* **TASK GOAL**
In the listing below, locate the lines that hold "turned" and copy them.

# # #

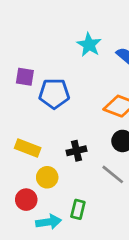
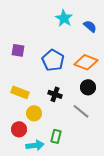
purple square: (25, 77) -> (18, 50), moved
blue pentagon: (54, 94) -> (53, 60), moved, turned 30
black cross: (76, 151) -> (55, 94), turned 32

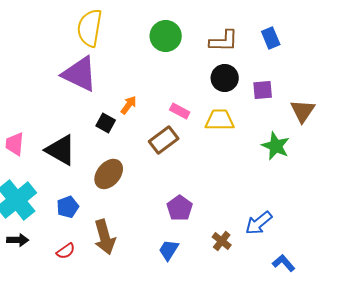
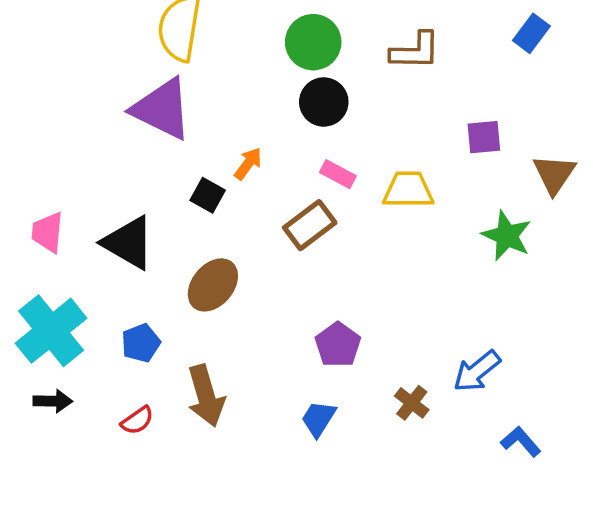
blue rectangle: (271, 38) -> (531, 33), moved, turned 60
black circle: (225, 78) -> (324, 102), moved

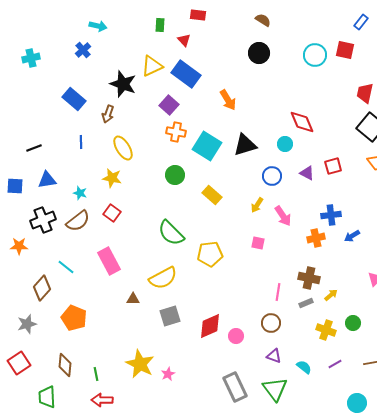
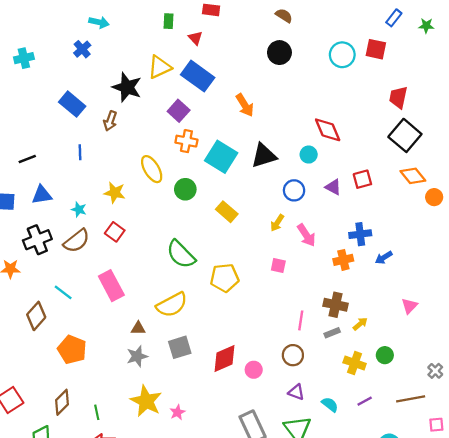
yellow ellipse: (123, 148) -> (152, 169), moved
gray star: (27, 324) -> (137, 356), moved
brown diamond: (65, 365) -> (62, 402), turned 40

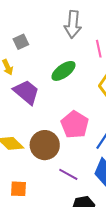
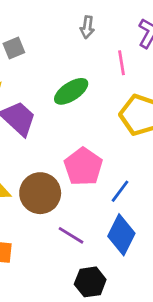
gray arrow: (73, 24) -> (87, 27), size x0.6

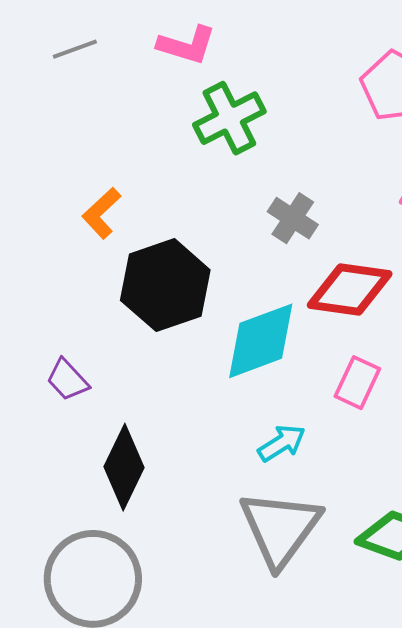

# # #

* **WRITTEN SOLUTION**
blue pentagon: (54, 94) -> (53, 60), moved, turned 30
black cross: (76, 151) -> (55, 94), turned 32
blue rectangle: (271, 38) -> (531, 33), moved, turned 60
brown diamond: (65, 365) -> (62, 402), turned 40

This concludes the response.